> _Extracted records_:
# # #

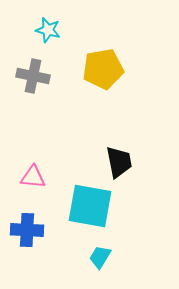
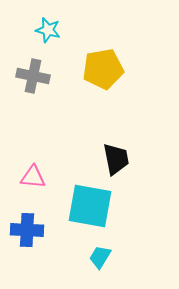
black trapezoid: moved 3 px left, 3 px up
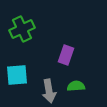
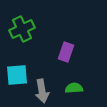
purple rectangle: moved 3 px up
green semicircle: moved 2 px left, 2 px down
gray arrow: moved 7 px left
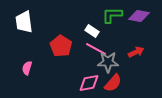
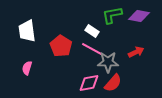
green L-shape: rotated 10 degrees counterclockwise
white trapezoid: moved 3 px right, 9 px down
pink line: moved 4 px left
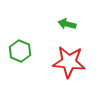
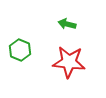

# # #

> _TRY IT_: A word-for-word transcription of the entries above, free of images, is what is wanted.

> _TASK RESULT_:
black trapezoid: moved 3 px left, 3 px up
purple rectangle: moved 3 px up
green semicircle: moved 2 px left, 2 px down
gray arrow: moved 7 px left
green L-shape: rotated 10 degrees counterclockwise
white trapezoid: moved 3 px right, 9 px down
pink line: moved 4 px left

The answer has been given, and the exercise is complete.